▸ **Activity**
Below is a listing to write out in full, exactly as given, without its pictures.

- - - - - - -

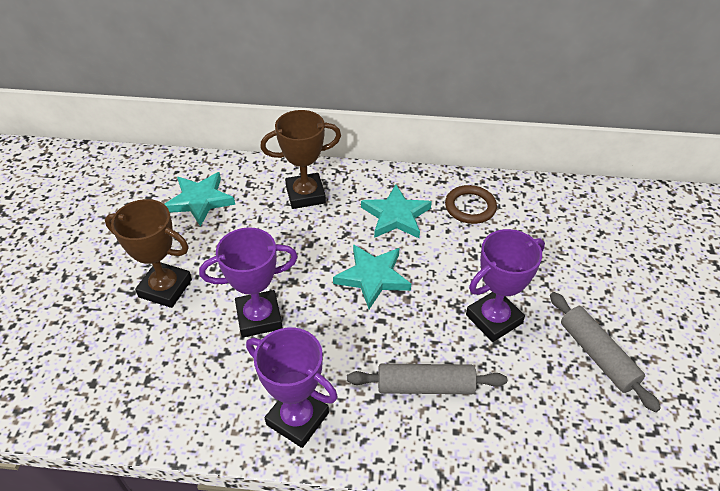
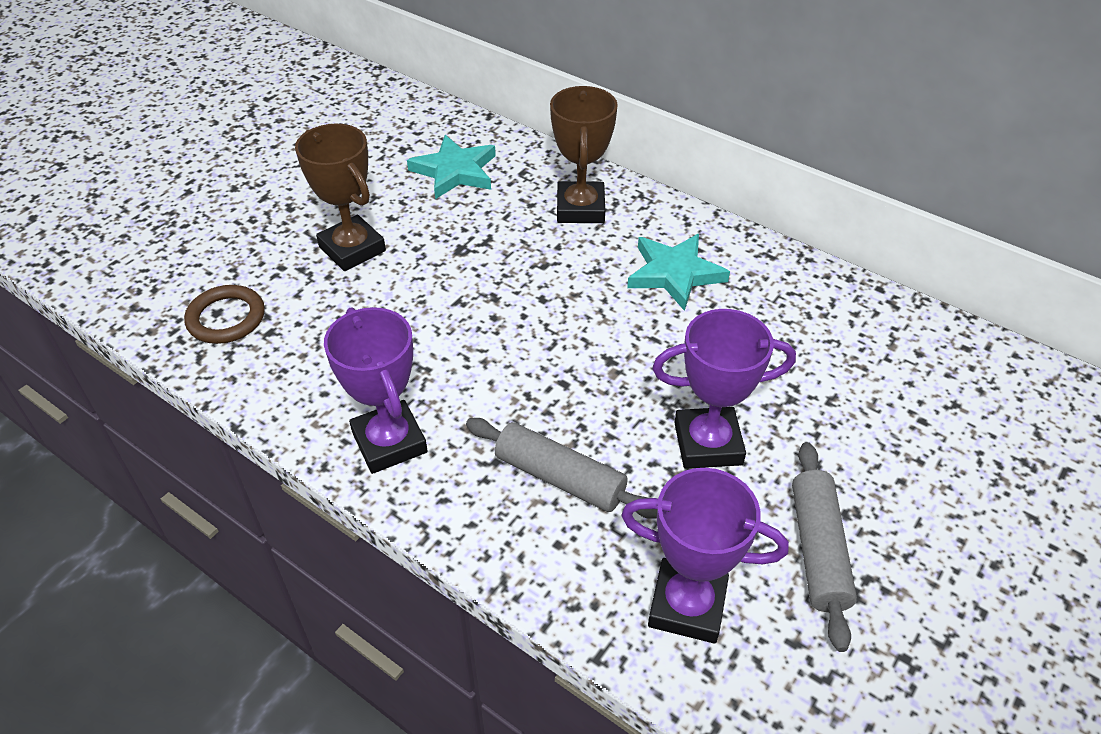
camera: 30 degrees right, 0 degrees up
(259, 317) = (427, 320): purple trophy -> purple trophy (687, 605)
(305, 195) = (580, 208): brown trophy -> brown trophy turned 75 degrees clockwise
(372, 277) = (590, 331): turquoise star -> none
(470, 207) = (783, 300): brown ring -> brown ring (226, 318)

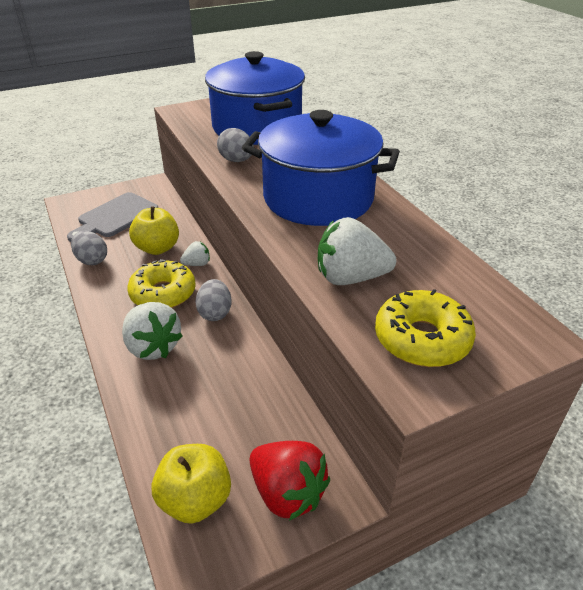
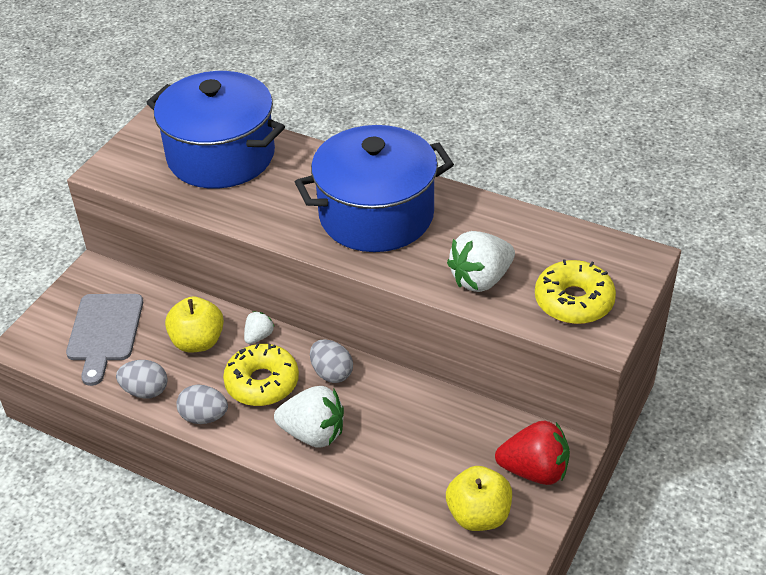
camera: 35 degrees left, 5 degrees up
(236, 160) = (253, 209): grey egg -> grey egg (204, 417)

- - - - - - -

▸ **Response to this task**
camera: 30 degrees right, 0 degrees up
(259, 317) = (427, 320): purple trophy -> purple trophy (687, 605)
(305, 195) = (580, 208): brown trophy -> brown trophy turned 75 degrees clockwise
(372, 277) = (590, 331): turquoise star -> none
(470, 207) = (783, 300): brown ring -> brown ring (226, 318)

camera: 35 degrees left, 5 degrees up
(236, 160) = (253, 209): grey egg -> grey egg (204, 417)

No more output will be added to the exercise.